▶ [YOUR TASK] Using the data below, return every line that holds the word "switch".

======

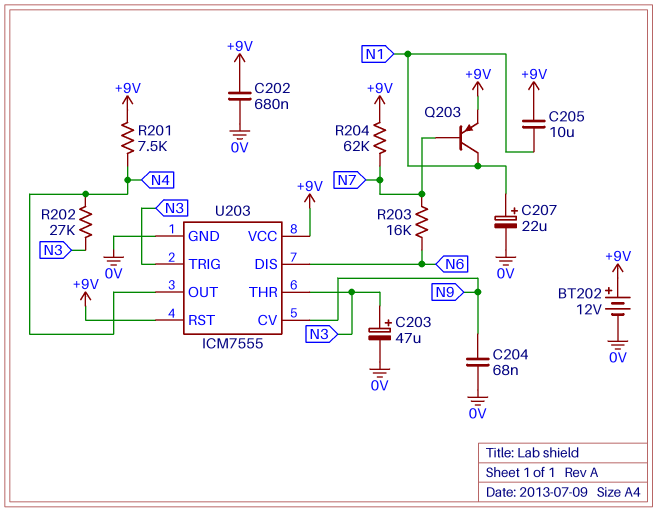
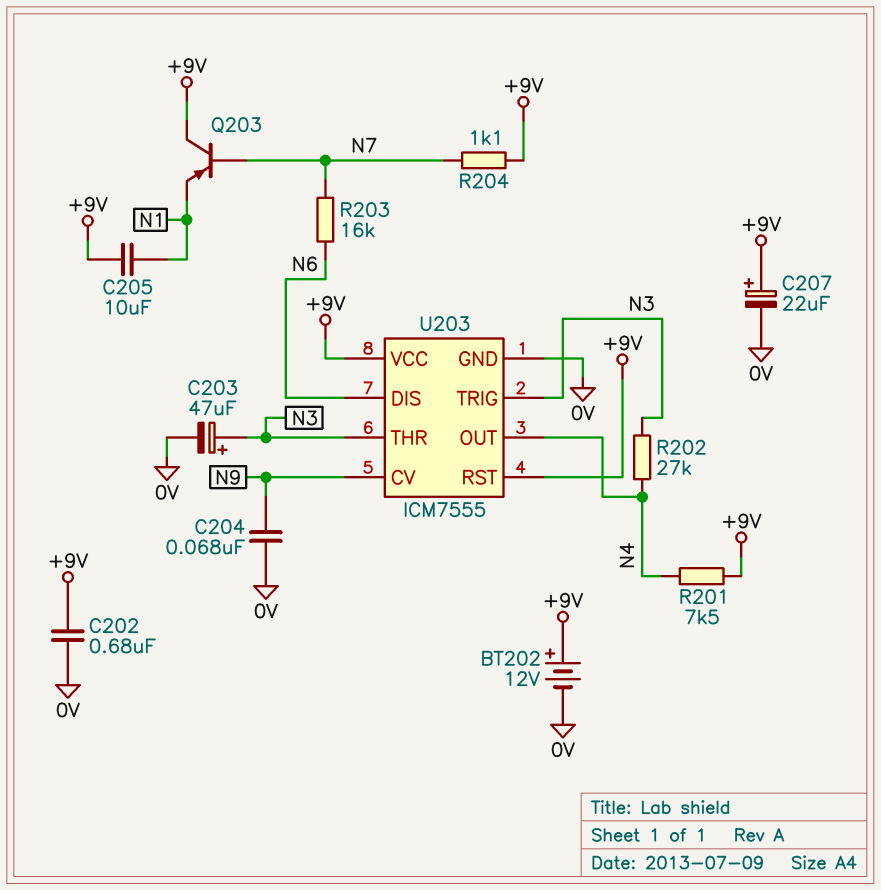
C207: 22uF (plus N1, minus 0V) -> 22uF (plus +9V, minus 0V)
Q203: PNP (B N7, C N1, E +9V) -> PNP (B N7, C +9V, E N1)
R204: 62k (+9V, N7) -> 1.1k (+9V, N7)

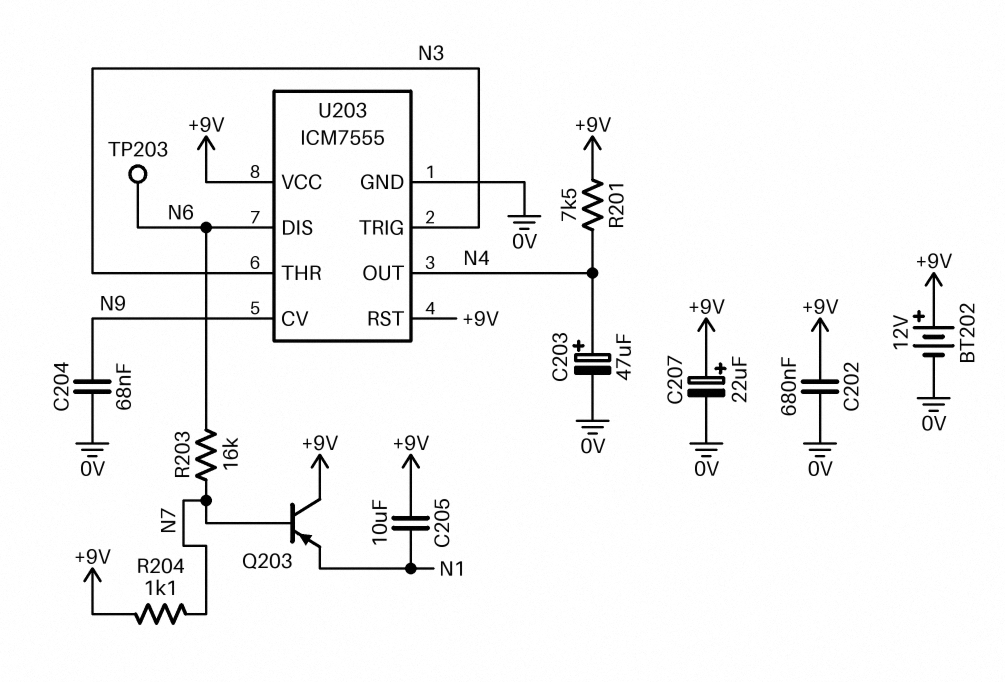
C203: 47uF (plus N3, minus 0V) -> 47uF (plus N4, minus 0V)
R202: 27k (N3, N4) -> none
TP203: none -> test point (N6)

======

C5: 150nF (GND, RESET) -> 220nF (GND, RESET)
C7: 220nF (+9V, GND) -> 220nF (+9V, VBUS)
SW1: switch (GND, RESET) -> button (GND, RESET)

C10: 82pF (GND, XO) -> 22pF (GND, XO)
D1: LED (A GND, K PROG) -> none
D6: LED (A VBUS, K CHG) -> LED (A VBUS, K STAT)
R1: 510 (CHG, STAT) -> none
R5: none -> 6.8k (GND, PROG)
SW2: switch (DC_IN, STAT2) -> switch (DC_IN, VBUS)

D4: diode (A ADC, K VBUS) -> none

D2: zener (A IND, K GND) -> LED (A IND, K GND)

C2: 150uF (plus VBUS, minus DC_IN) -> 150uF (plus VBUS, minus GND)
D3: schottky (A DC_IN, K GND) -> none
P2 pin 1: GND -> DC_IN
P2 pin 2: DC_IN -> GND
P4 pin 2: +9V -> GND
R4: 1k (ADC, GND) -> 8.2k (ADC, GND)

======

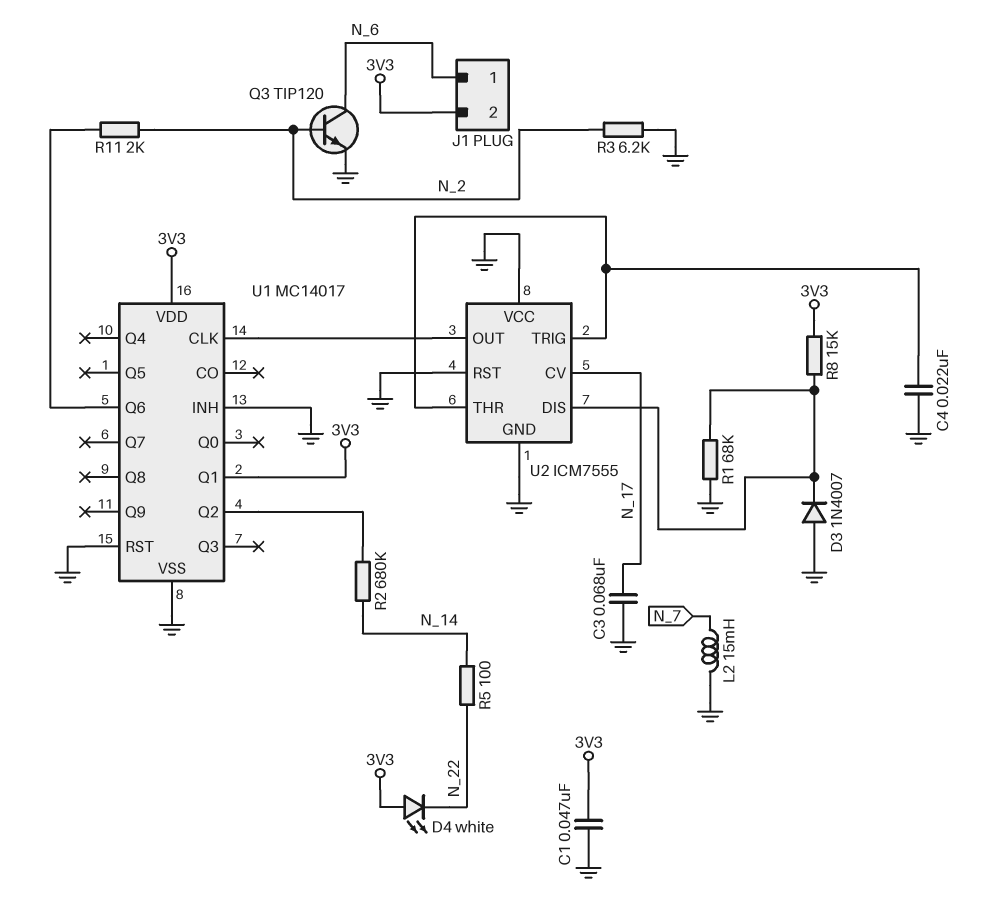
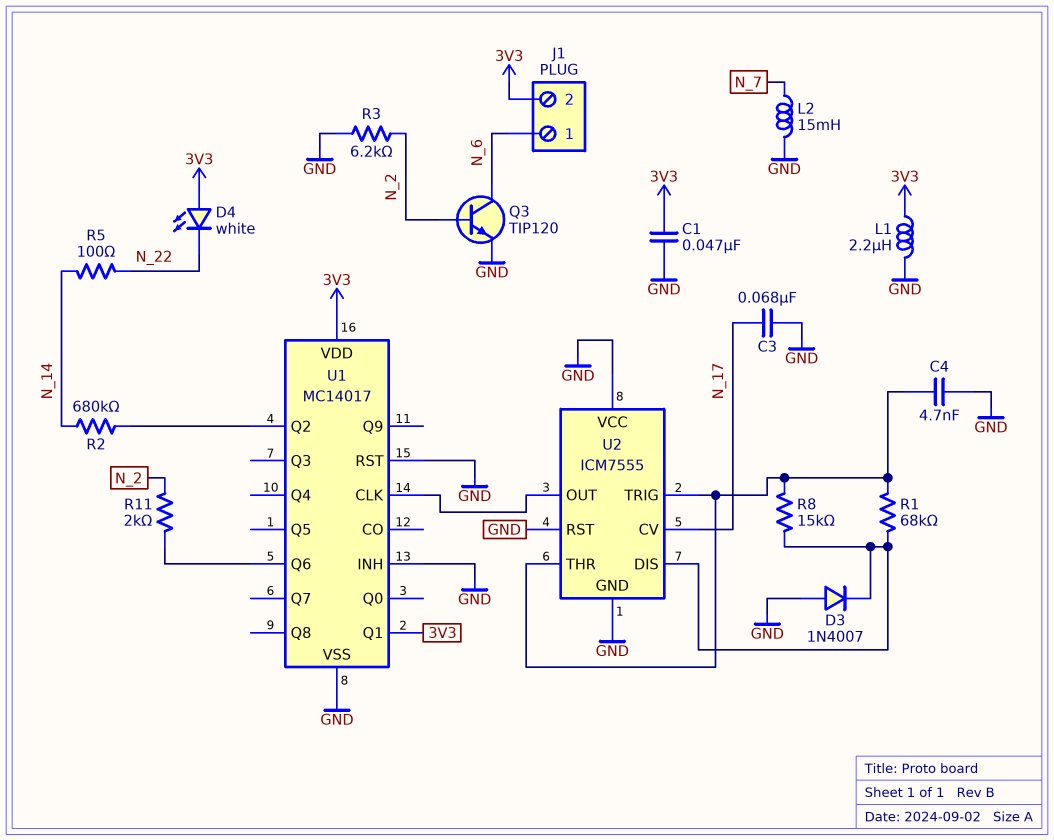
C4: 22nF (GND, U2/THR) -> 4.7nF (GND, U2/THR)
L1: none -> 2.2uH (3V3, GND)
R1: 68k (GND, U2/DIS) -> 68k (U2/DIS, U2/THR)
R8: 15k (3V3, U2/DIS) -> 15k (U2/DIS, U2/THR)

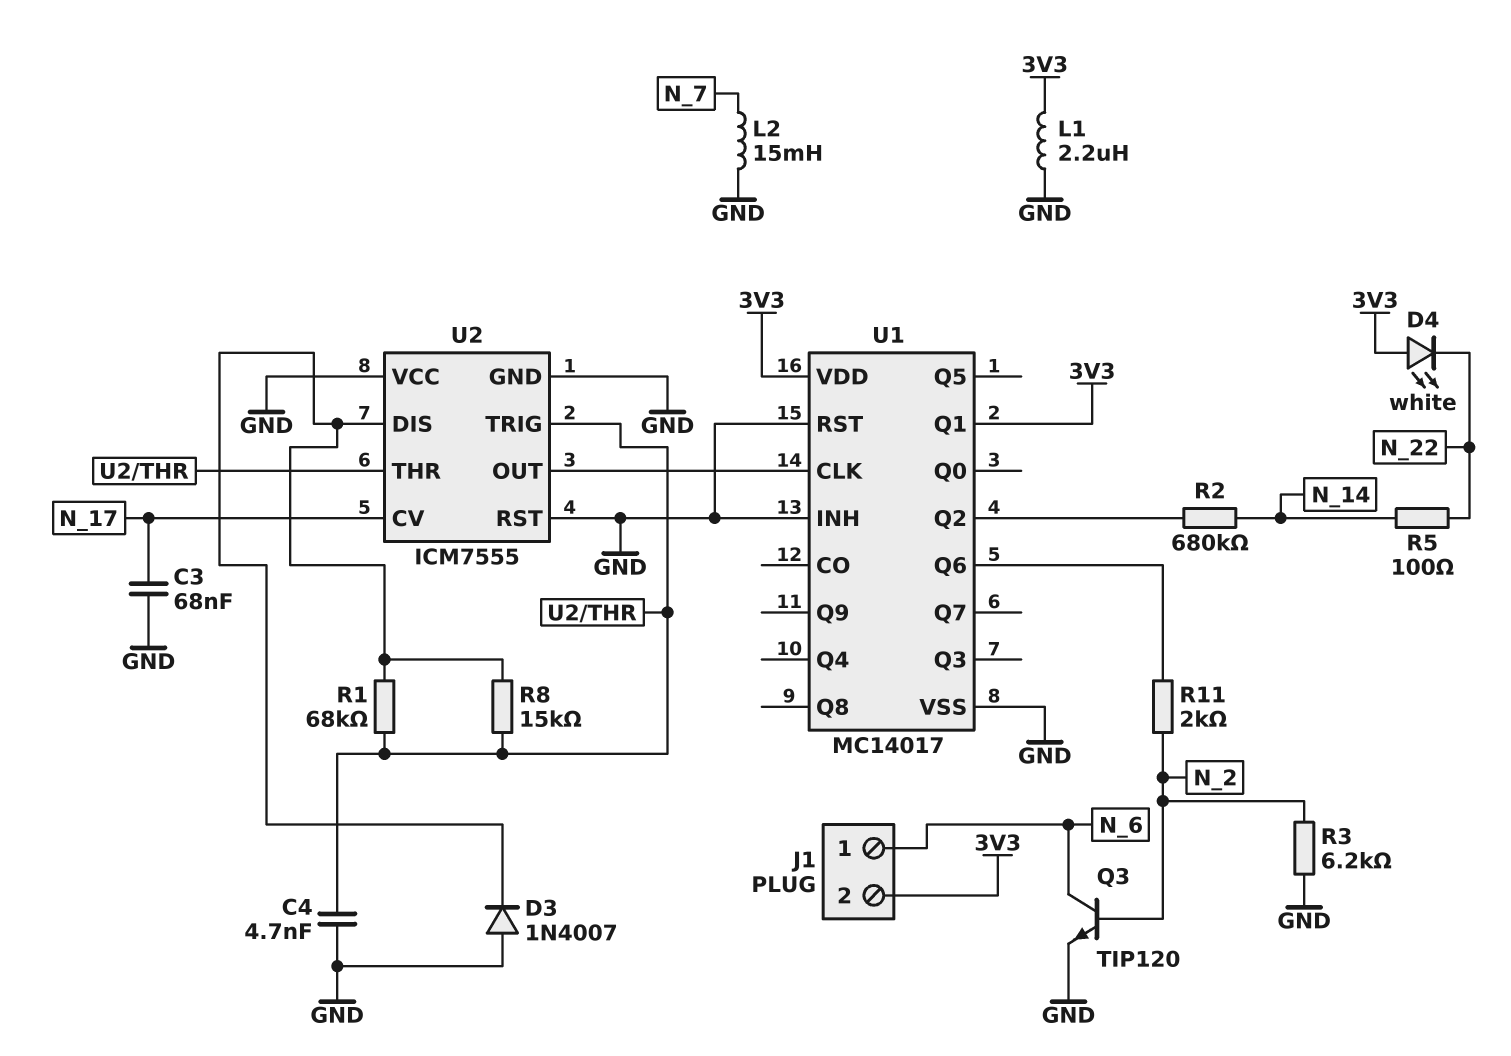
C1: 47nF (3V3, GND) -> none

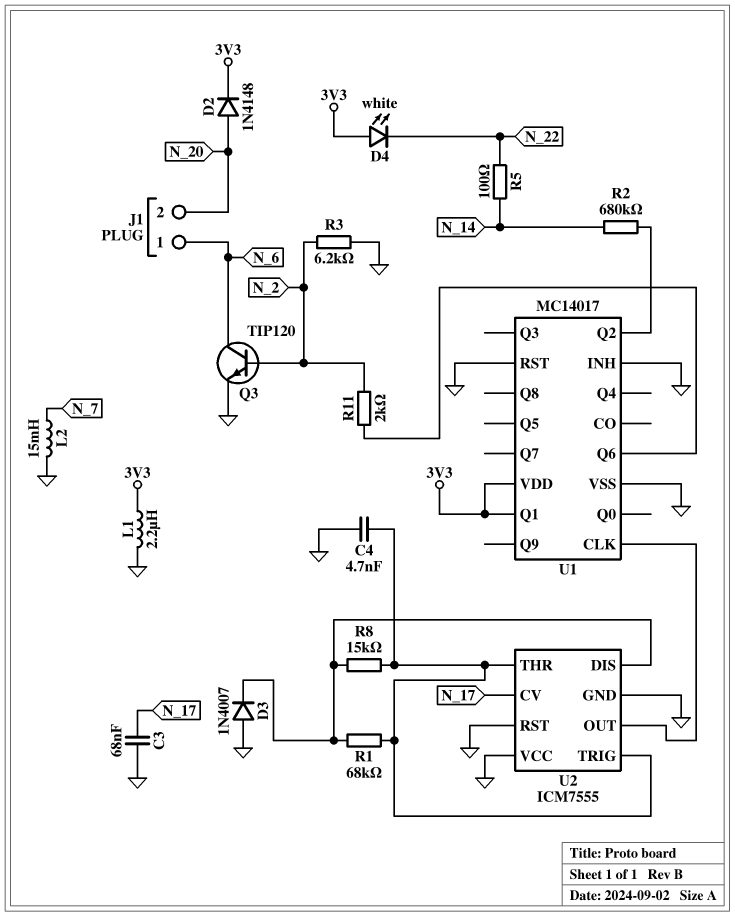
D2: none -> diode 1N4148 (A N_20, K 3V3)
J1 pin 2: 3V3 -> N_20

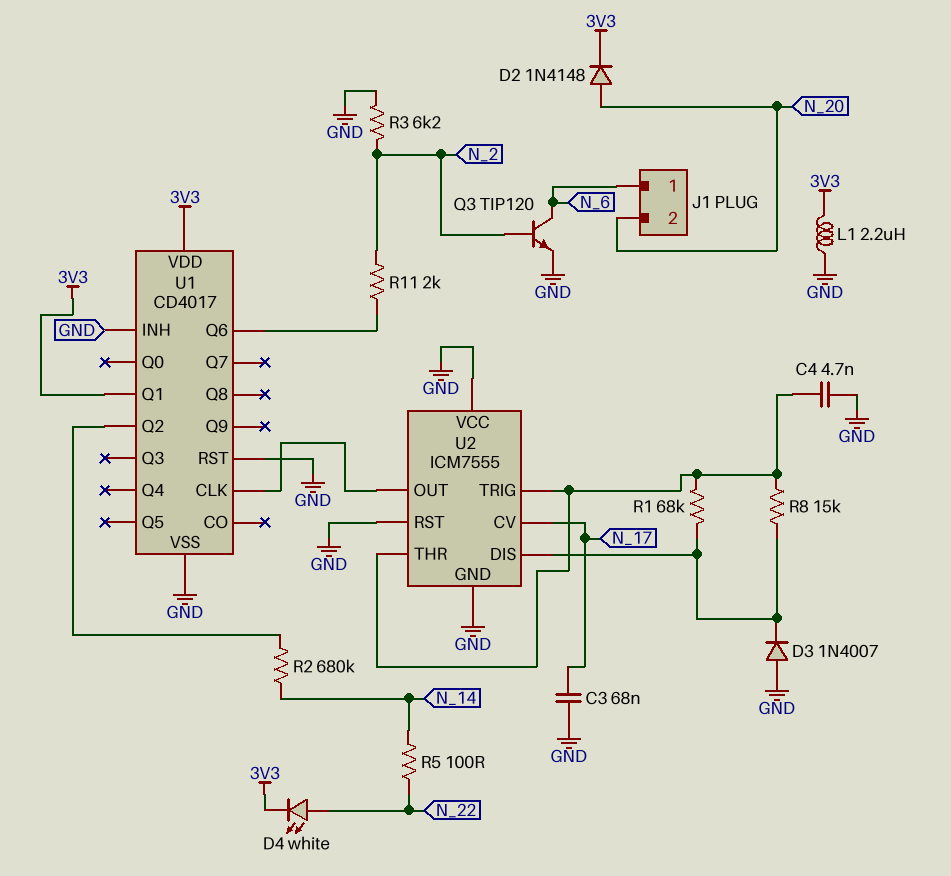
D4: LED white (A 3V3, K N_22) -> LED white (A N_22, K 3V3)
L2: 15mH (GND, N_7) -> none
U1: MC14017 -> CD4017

======

▶ [ANSWER TO THIS PROBLEM]
SW1: switch (GND, RESET) -> button (GND, RESET)
SW2: switch (DC_IN, STAT2) -> switch (DC_IN, VBUS)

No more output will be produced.